- Problem requirements: Among the entries below, find the line with "brown square: (66, 185)", then quote it and each following line up to and including the line with "green cross: (238, 841) -> (427, 1476), moved", and nothing else.

- Data items:
☆ ☆ ☆ ☆ ☆

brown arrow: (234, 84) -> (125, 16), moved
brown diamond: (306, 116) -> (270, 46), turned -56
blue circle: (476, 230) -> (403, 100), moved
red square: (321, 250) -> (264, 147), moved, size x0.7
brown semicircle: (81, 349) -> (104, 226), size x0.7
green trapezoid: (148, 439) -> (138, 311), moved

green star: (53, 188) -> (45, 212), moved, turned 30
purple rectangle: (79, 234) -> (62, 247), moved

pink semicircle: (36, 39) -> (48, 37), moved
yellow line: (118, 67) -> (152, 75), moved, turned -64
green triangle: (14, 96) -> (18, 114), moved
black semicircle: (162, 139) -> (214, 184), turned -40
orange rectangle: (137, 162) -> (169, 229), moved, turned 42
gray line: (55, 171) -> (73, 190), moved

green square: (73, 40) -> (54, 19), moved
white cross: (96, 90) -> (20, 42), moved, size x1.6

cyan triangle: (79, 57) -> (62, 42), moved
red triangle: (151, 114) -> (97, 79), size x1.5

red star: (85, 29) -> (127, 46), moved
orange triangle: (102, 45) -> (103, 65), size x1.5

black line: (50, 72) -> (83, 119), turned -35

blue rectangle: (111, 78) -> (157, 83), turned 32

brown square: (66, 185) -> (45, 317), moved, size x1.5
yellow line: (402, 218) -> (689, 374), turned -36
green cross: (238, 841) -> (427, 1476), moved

☆ ☆ ☆ ☆ ☆

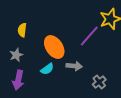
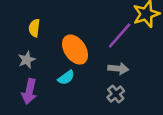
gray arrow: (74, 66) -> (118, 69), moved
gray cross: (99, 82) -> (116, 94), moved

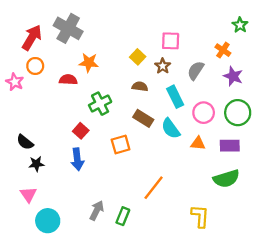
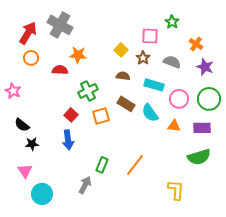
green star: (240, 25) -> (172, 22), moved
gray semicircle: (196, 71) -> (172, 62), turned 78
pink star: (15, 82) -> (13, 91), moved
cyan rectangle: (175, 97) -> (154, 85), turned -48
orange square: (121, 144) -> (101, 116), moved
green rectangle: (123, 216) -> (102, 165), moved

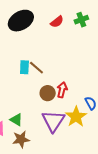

☆ ☆ ☆ ☆ ☆

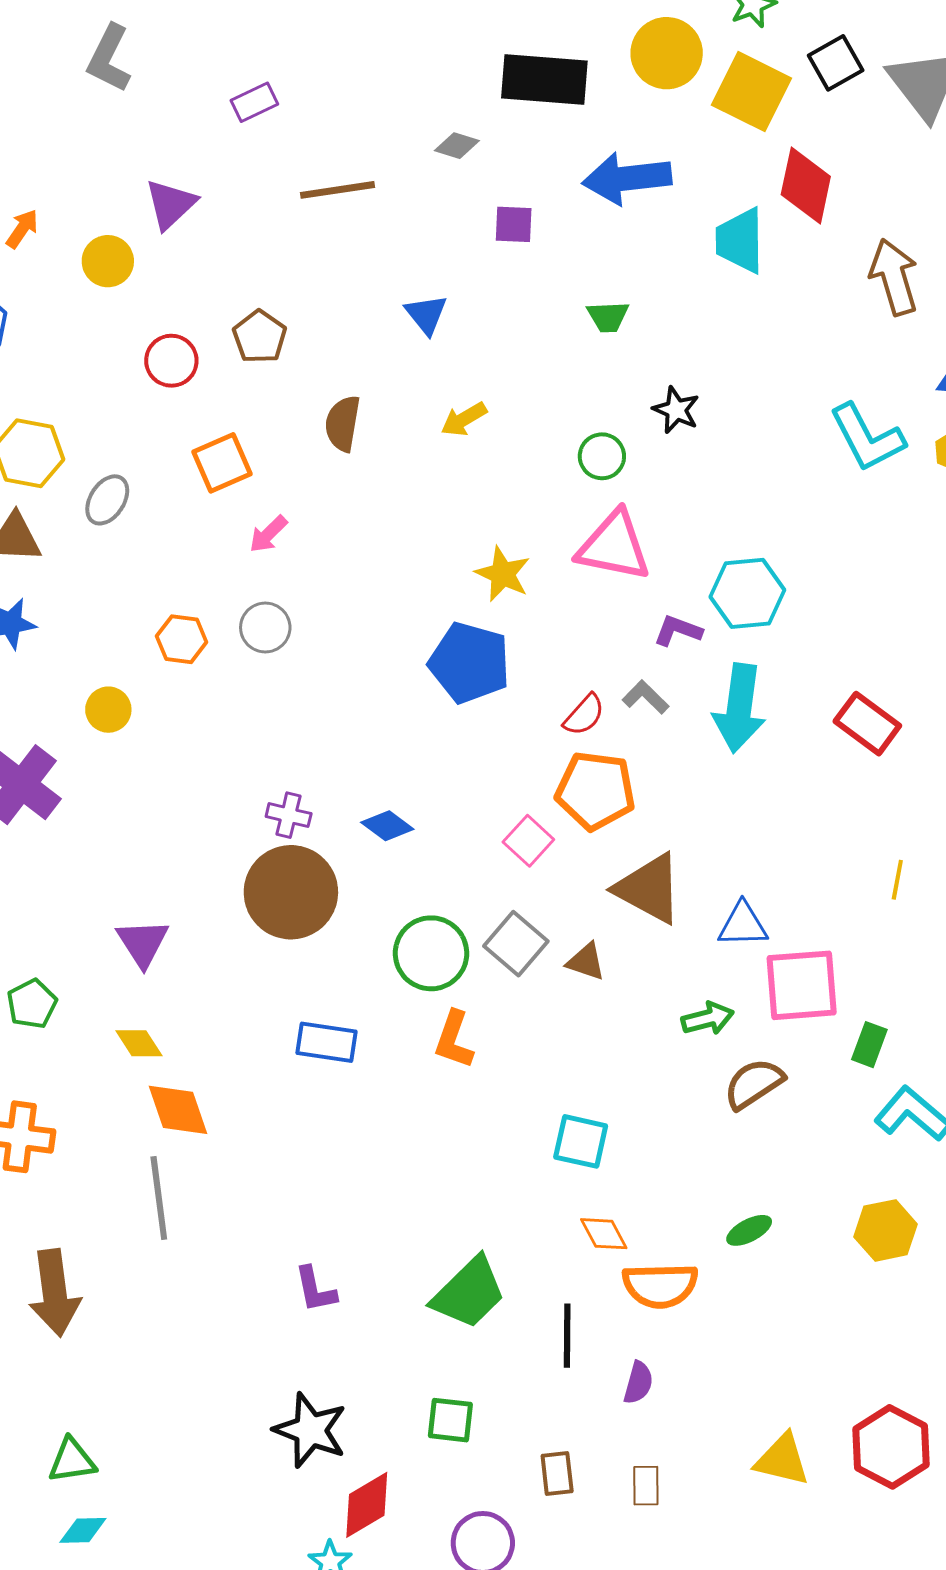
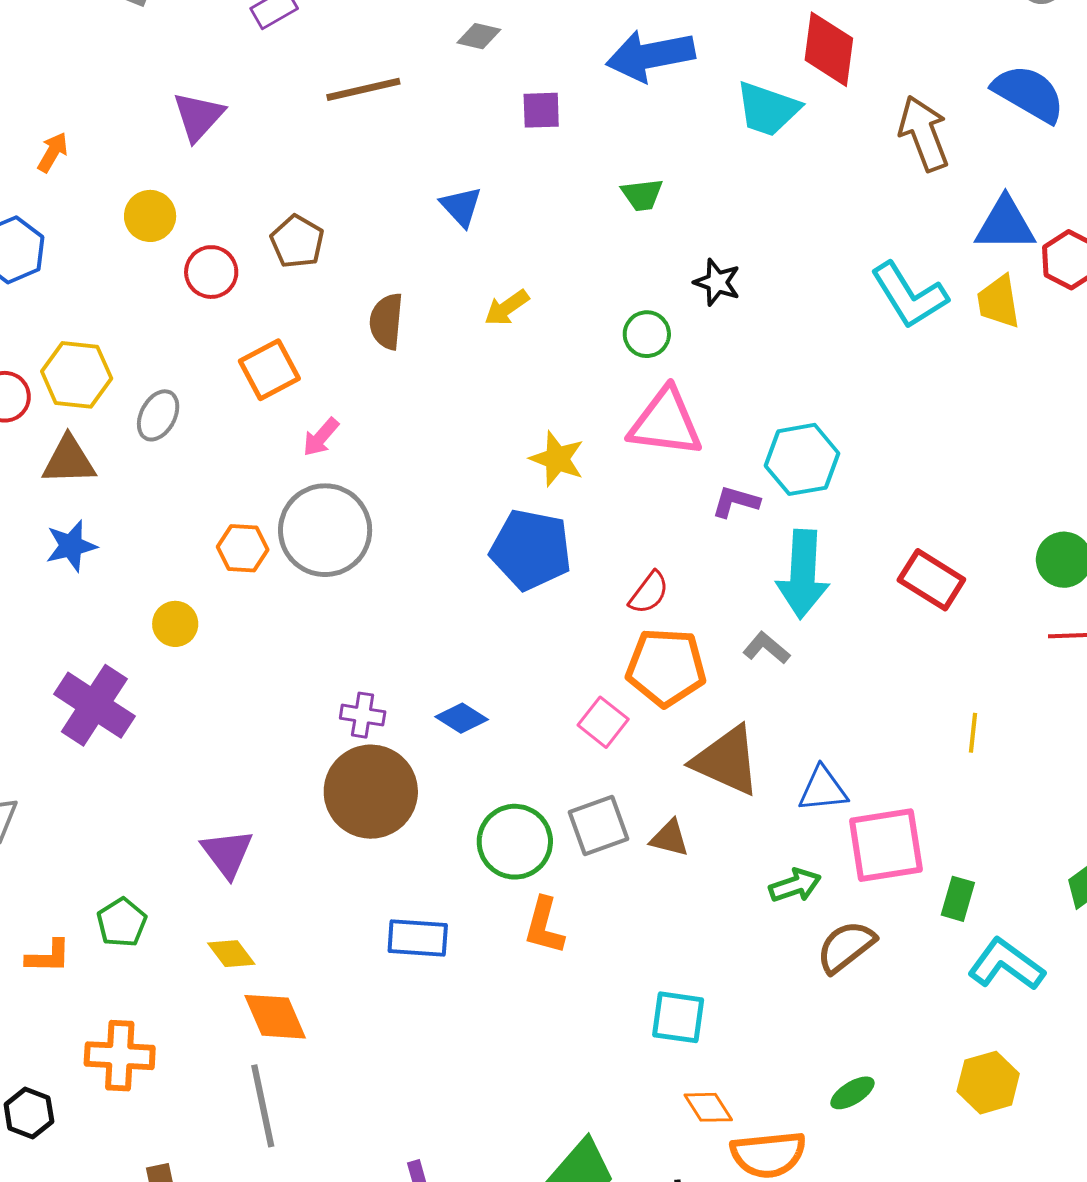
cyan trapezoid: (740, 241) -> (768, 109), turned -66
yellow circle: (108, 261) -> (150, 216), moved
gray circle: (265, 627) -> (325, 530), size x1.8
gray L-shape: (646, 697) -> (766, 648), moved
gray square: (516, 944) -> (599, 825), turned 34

☆ ☆ ☆ ☆ ☆

- Answer to this problem:
brown square: (66, 185) -> (45, 317), moved, size x1.5
yellow line: (402, 218) -> (689, 374), turned -36
green cross: (238, 841) -> (427, 1476), moved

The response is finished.